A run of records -
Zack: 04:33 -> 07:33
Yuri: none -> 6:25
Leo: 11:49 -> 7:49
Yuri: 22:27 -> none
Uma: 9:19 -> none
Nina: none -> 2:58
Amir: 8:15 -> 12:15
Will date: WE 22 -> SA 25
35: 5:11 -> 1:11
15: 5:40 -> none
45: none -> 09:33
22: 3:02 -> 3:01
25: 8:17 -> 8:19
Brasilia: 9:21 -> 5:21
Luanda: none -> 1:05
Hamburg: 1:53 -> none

WHAT IS ASKED - Copy out every one of the records above, keeping each line the same.

TASK OUTPUT -
Zack: 04:33 -> 07:33
Yuri: none -> 6:25
Leo: 11:49 -> 7:49
Yuri: 22:27 -> none
Uma: 9:19 -> none
Nina: none -> 2:58
Amir: 8:15 -> 12:15
Will date: WE 22 -> SA 25
35: 5:11 -> 1:11
15: 5:40 -> none
45: none -> 09:33
22: 3:02 -> 3:01
25: 8:17 -> 8:19
Brasilia: 9:21 -> 5:21
Luanda: none -> 1:05
Hamburg: 1:53 -> none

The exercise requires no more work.